**Problem to solve**
Filter the entries for lines with the word "DGND".

**Material provided**
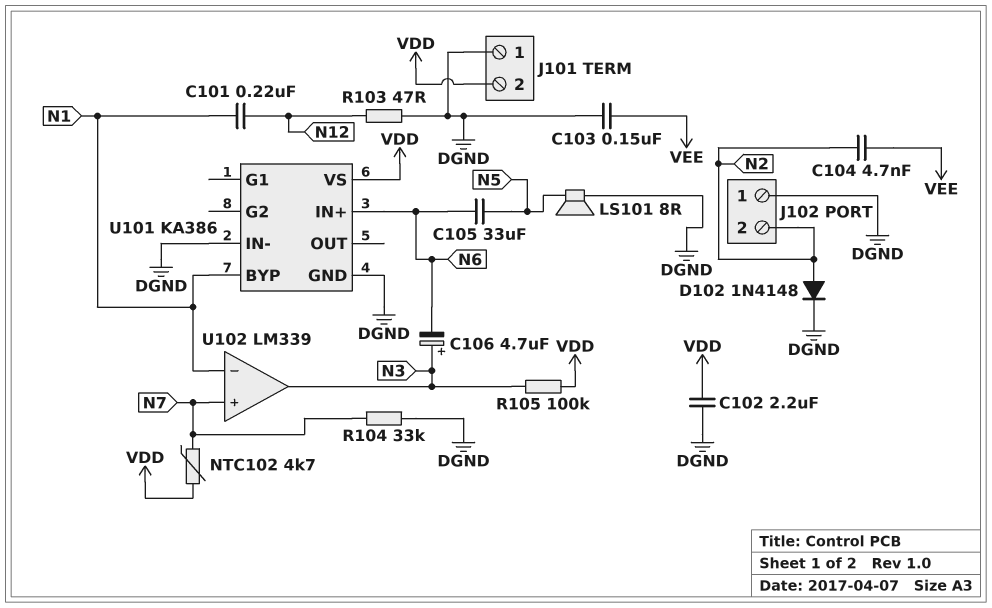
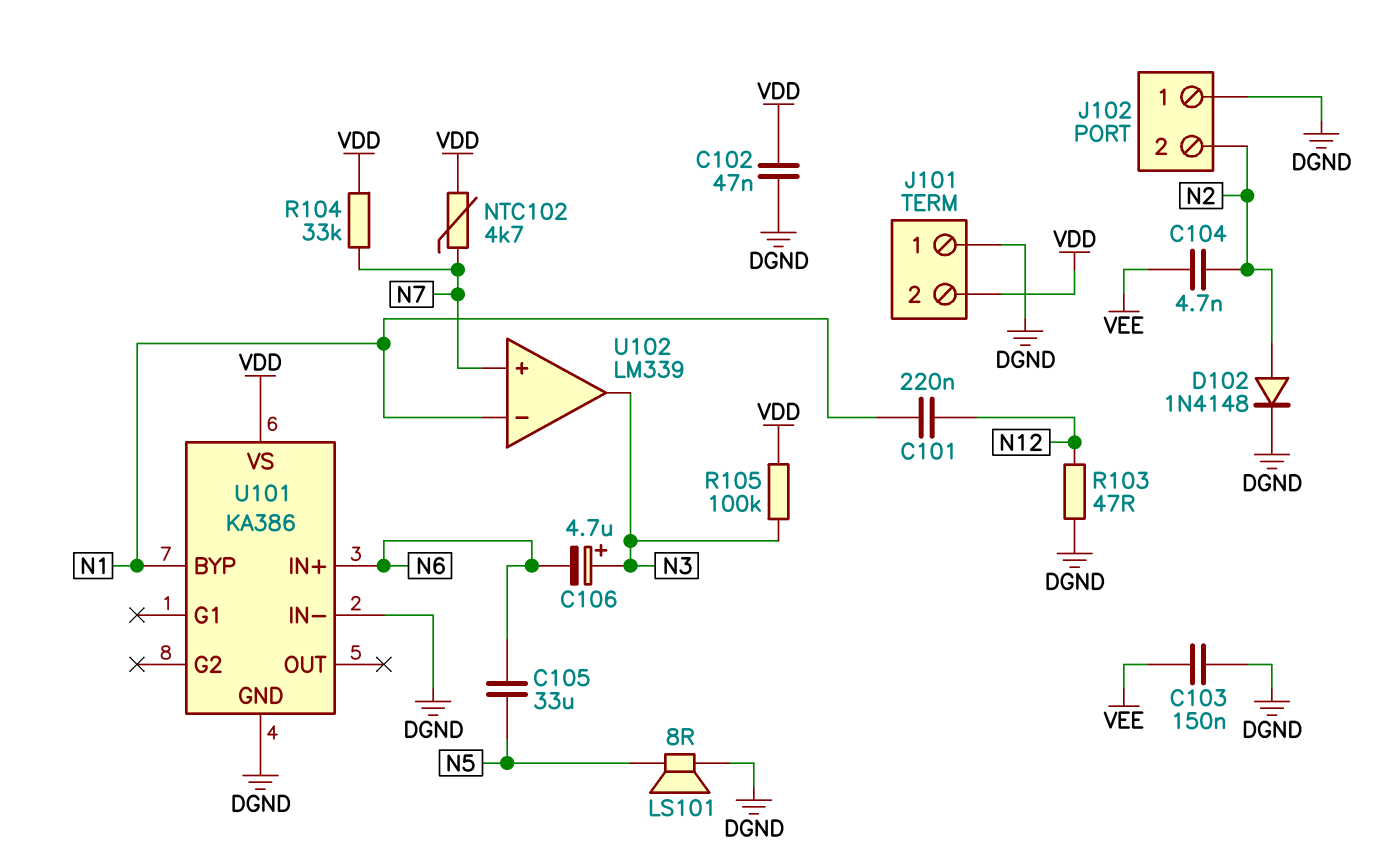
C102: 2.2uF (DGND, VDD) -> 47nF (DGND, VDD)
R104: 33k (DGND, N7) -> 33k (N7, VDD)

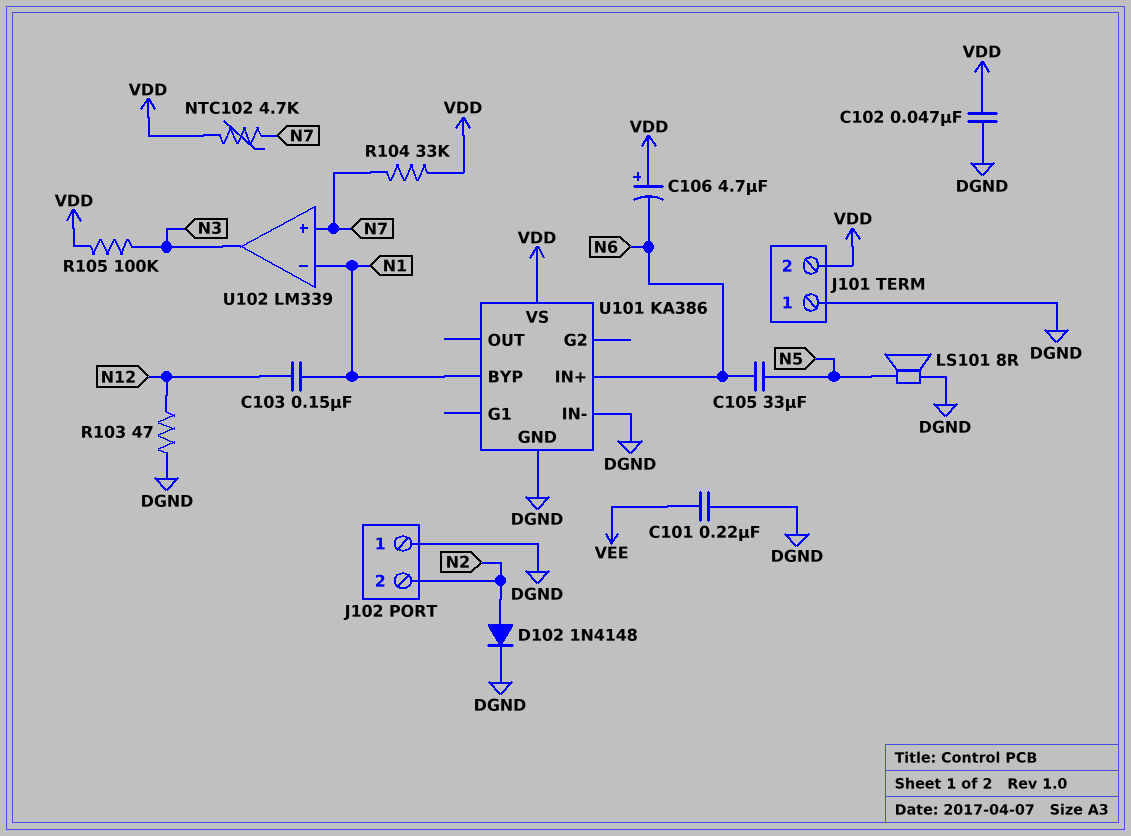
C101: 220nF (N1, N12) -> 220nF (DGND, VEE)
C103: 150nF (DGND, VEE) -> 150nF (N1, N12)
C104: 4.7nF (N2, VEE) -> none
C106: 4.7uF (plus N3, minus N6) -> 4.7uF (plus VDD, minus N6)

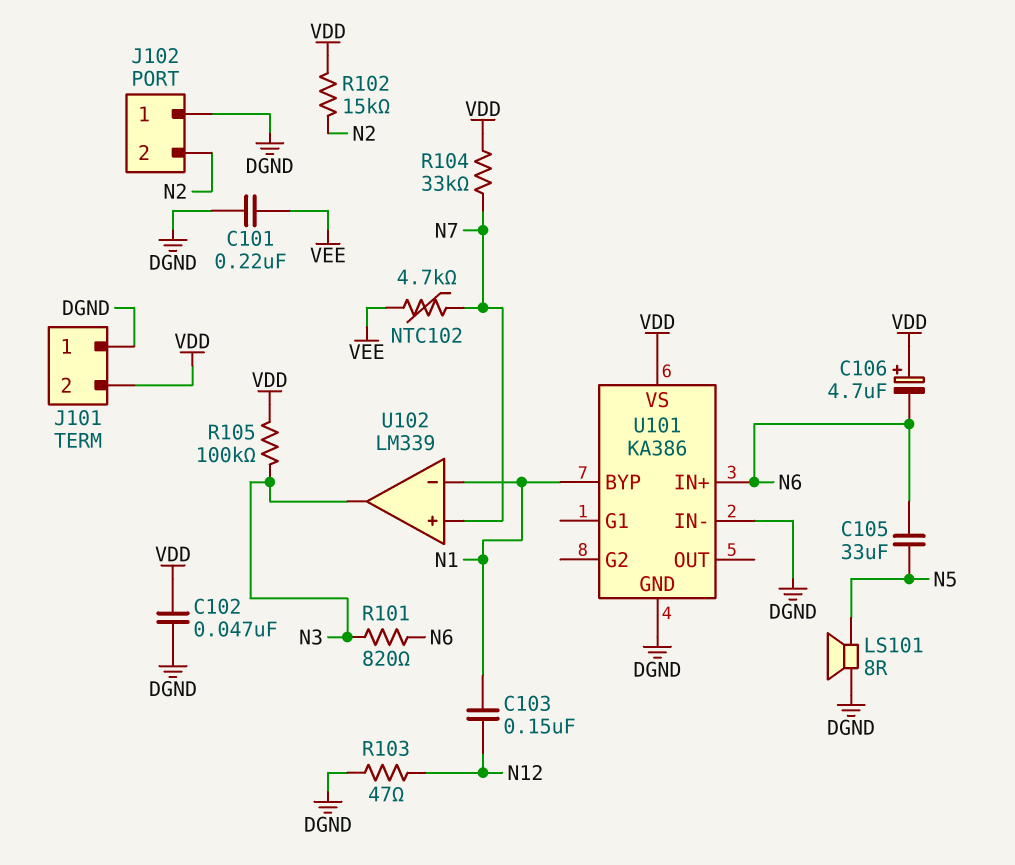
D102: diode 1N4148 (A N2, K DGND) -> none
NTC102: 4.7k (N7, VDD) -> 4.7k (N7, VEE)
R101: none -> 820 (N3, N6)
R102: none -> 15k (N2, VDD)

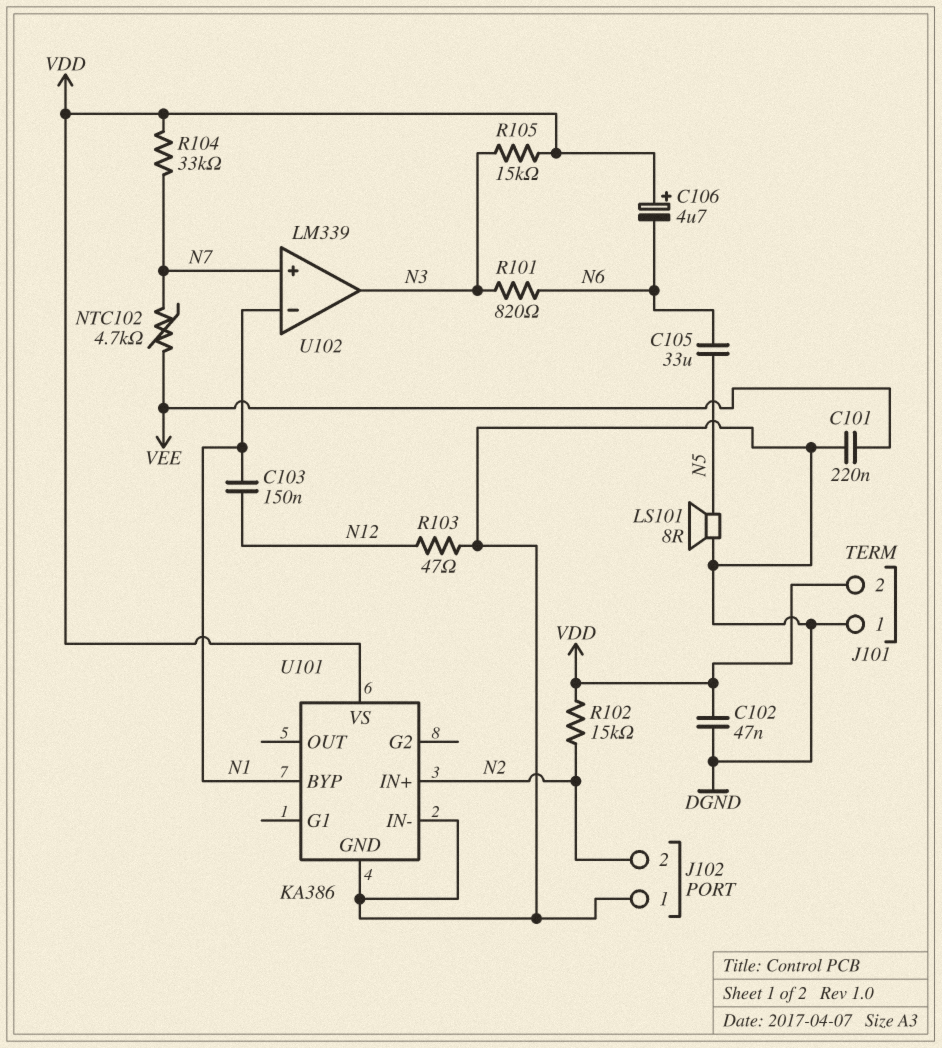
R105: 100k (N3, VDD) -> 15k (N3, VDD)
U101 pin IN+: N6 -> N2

**Response to the task**
C102: 2.2uF (DGND, VDD) -> 47nF (DGND, VDD)
R104: 33k (DGND, N7) -> 33k (N7, VDD)
C101: 220nF (N1, N12) -> 220nF (DGND, VEE)
C103: 150nF (DGND, VEE) -> 150nF (N1, N12)
D102: diode 1N4148 (A N2, K DGND) -> none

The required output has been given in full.